WHAT TO WORK ON: Could the lines from the start of the data through the line with "green slope B3:B4 level 2 top 3 -> none" be set down exactly, with no pictures among them?

DATA RECORDS:
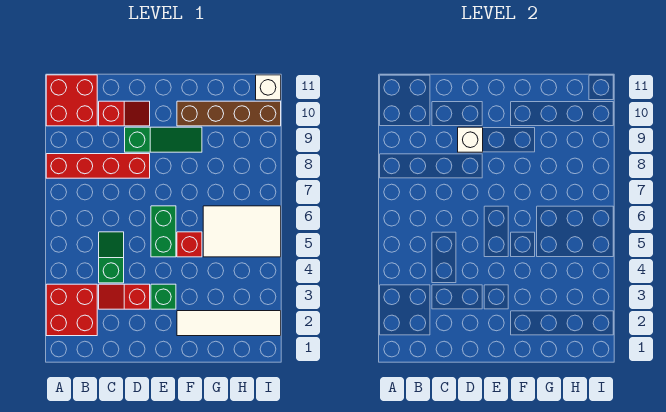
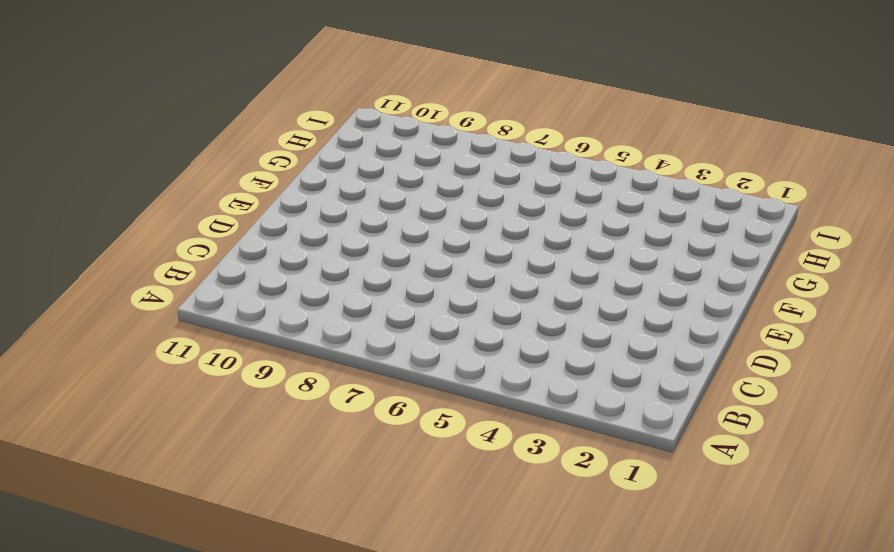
none -> red brick A2:B3 level 1
none -> red brick A8:D8 level 1
none -> red brick A10:B11 level 1

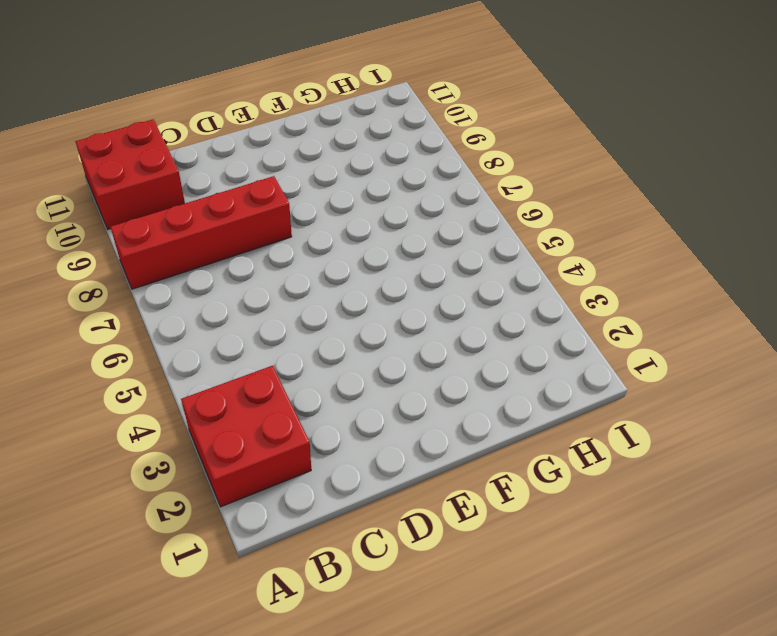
none -> red slope C3:D3 level 1 top D
none -> green slope C4:C5 level 1 top 4
none -> red slope C10:D10 level 1 top C

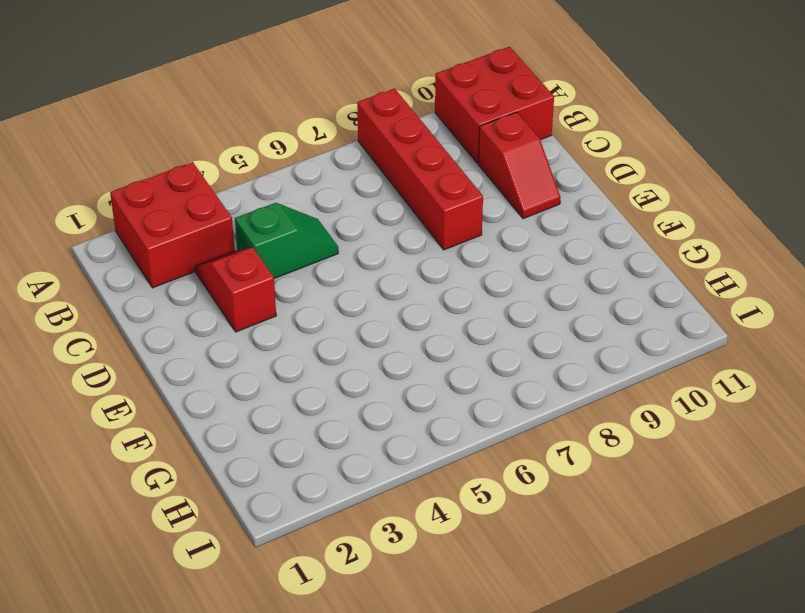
none -> green slope D9:F9 level 1 top D
none -> green brick E3 level 1
none -> green brick E5:E6 level 1

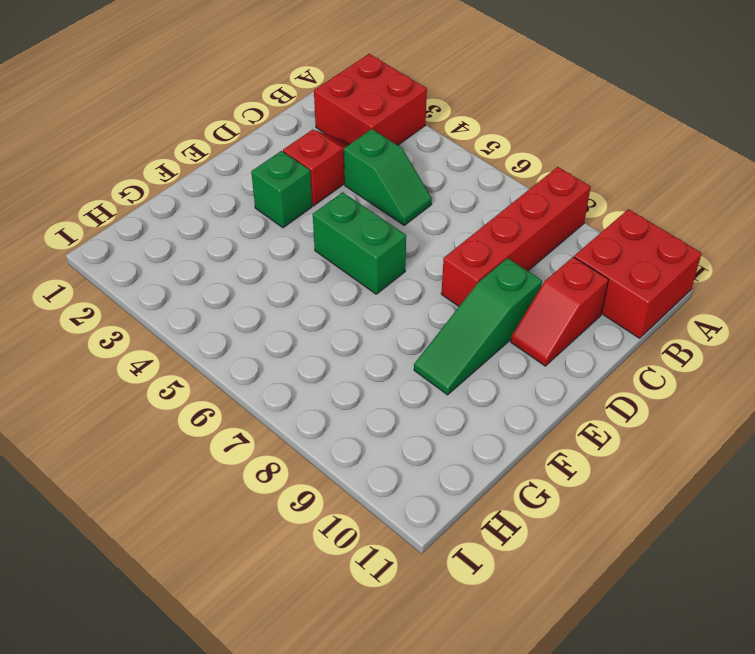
none -> white tile F2:I2 level 1
none -> red brick F5 level 1
none -> brown brick F10:I10 level 1

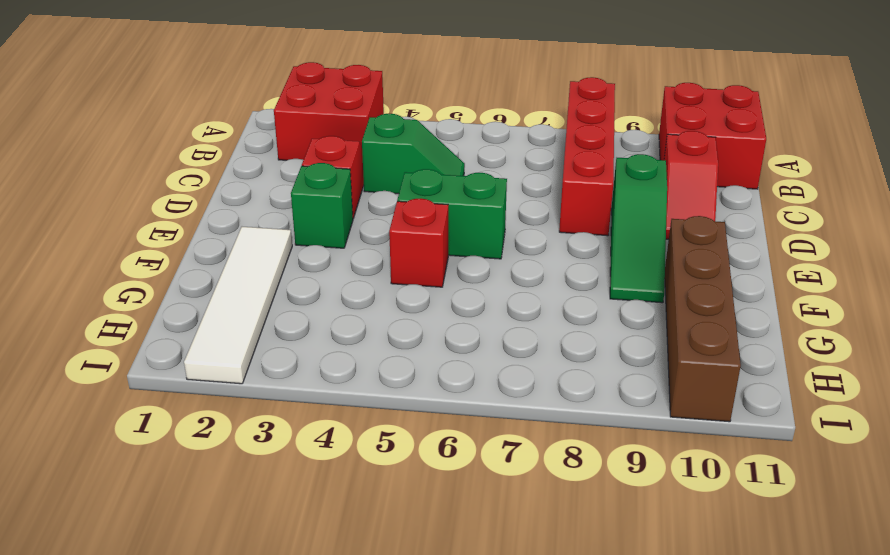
none -> white tile G5:I6 level 1
none -> white brick I11 level 1
none -> white brick D9 level 2

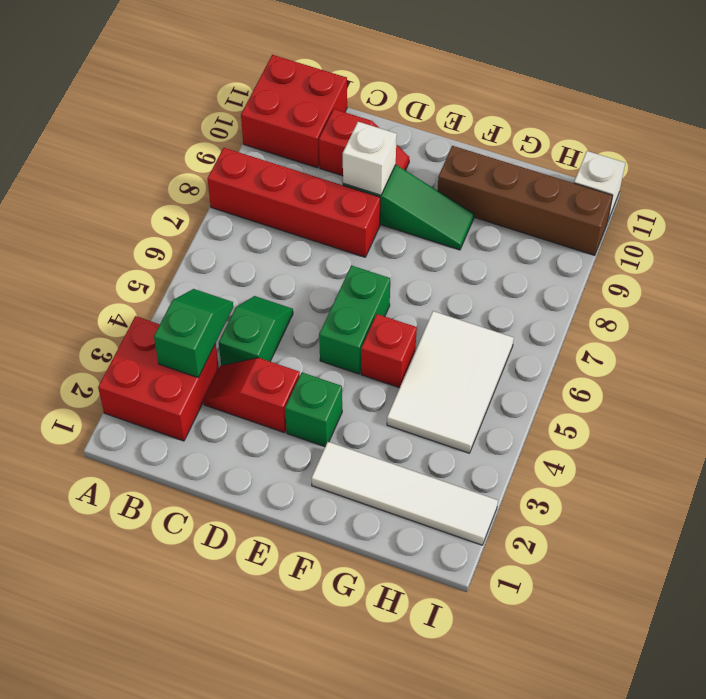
green slope B3:B4 level 2 top 3 -> none
white tile G4:H6 level 1 -> white tile G5:I6 level 1

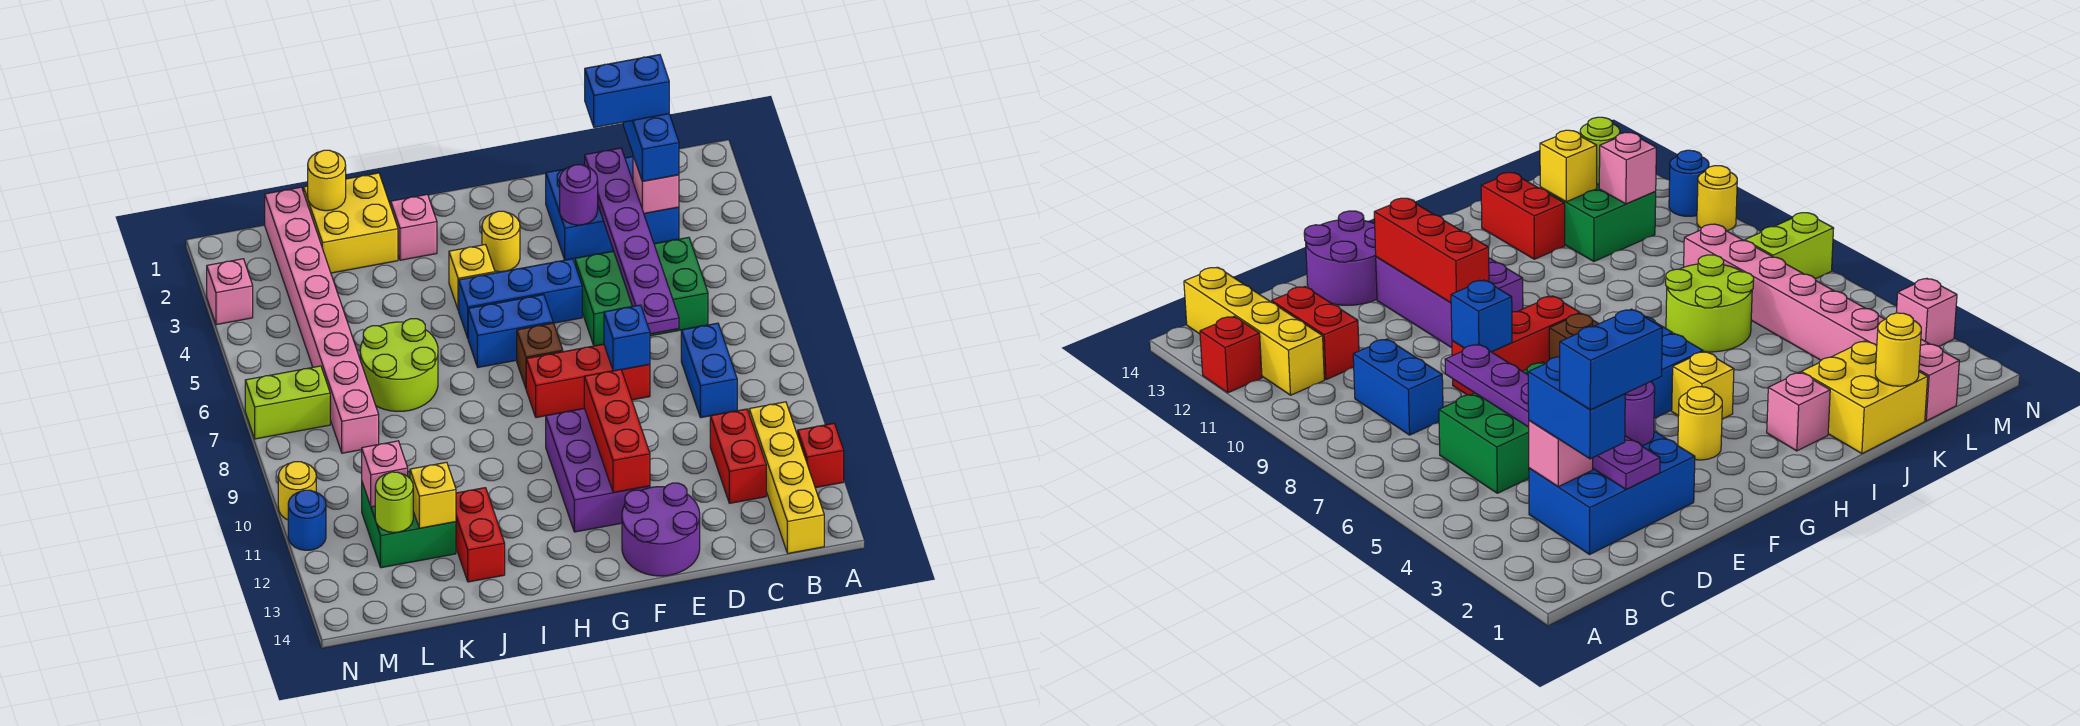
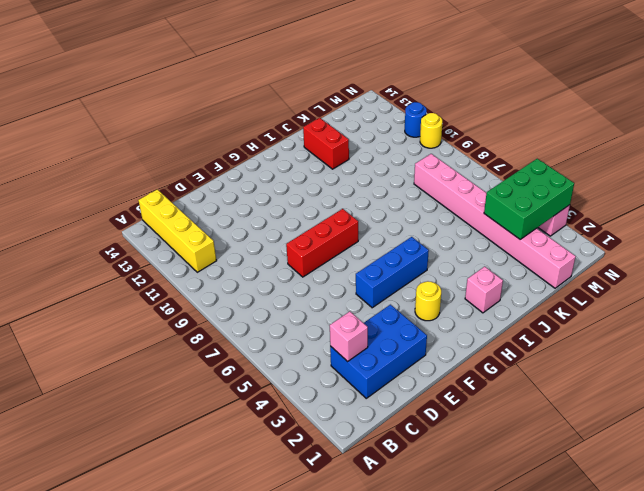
green brick L3:N4 level 2 -> green brick C5:E6 level 1
none -> red brick A12 level 1
none -> blue brick C8:C9 level 1
none -> red brick C11:C12 level 1
none -> purple round brick E13:F14 level 1

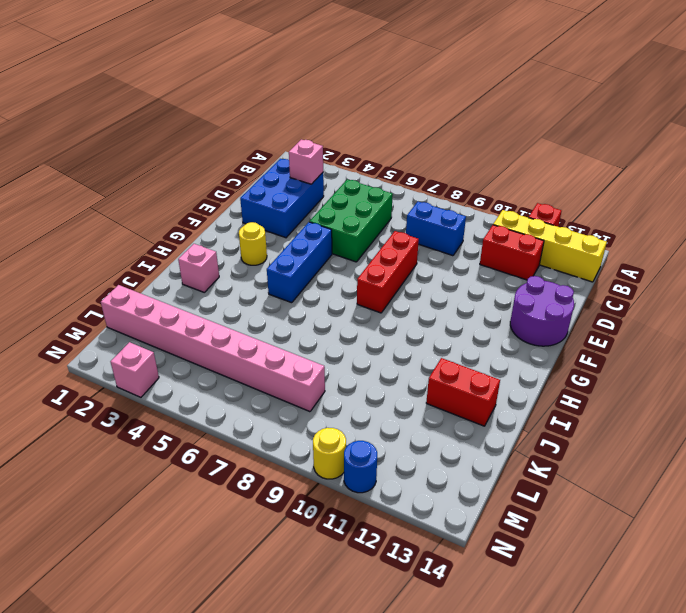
none -> purple brick F10:G12 level 1
none -> blue brick G6:H6 level 1
none -> brown brick G7 level 1
none -> yellow brick H4 level 1

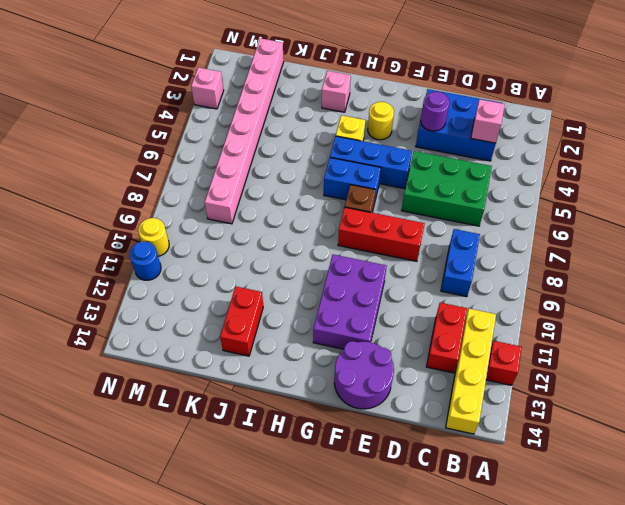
none -> yellow brick J1:K2 level 1
none -> lime round brick J6:K7 level 1
none -> green brick K11:L12 level 1
none -> lime brick M7:N7 level 1

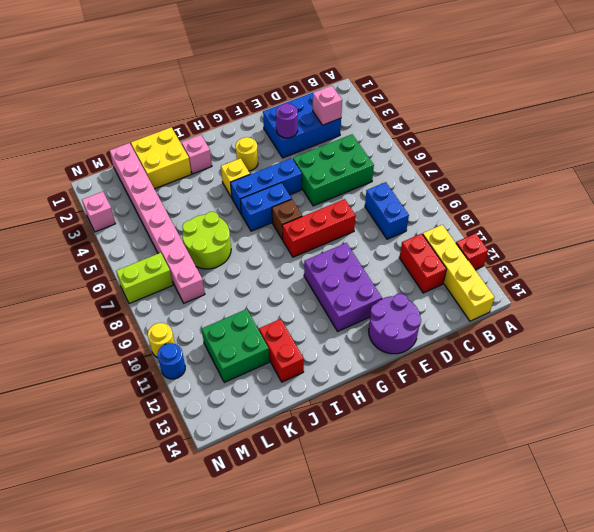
none -> purple plate D2:D7 level 2
none -> blue brick E8 level 2
none -> red brick F10:F12 level 2
none -> yellow round brick K1 level 2

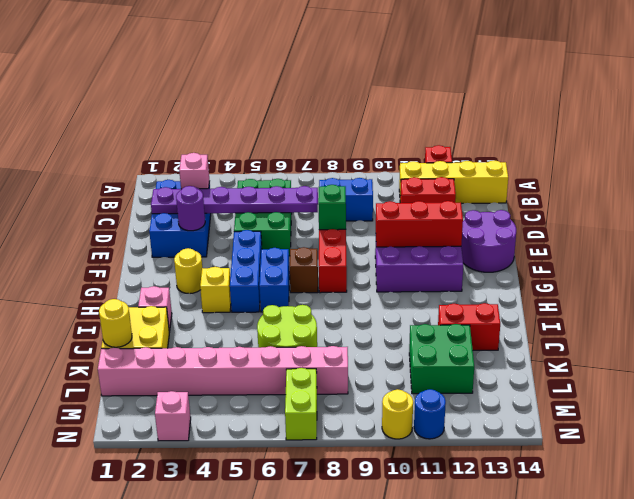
green brick E8 level 2 -> blue brick E8 level 2
none -> yellow brick K12 level 2
none -> pink brick L11 level 2
none -> lime round brick L12 level 2
none -> blue brick C2:C3 level 3

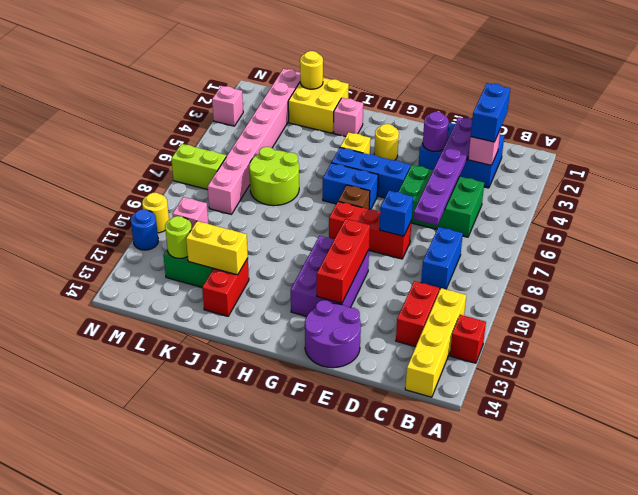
yellow brick J12:K12 level 2 -> yellow brick K12 level 2
none -> blue brick C2:D2 level 4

ANSWER AREA:
none -> red brick A2:B3 level 1
none -> red brick A8:D8 level 1
none -> red brick A10:B11 level 1

none -> red slope C3:D3 level 1 top D
none -> green slope C4:C5 level 1 top 4
none -> red slope C10:D10 level 1 top C

none -> green slope D9:F9 level 1 top D
none -> green brick E3 level 1
none -> green brick E5:E6 level 1

none -> white tile F2:I2 level 1
none -> red brick F5 level 1
none -> brown brick F10:I10 level 1

none -> white tile G5:I6 level 1
none -> white brick I11 level 1
none -> white brick D9 level 2

green slope B3:B4 level 2 top 3 -> none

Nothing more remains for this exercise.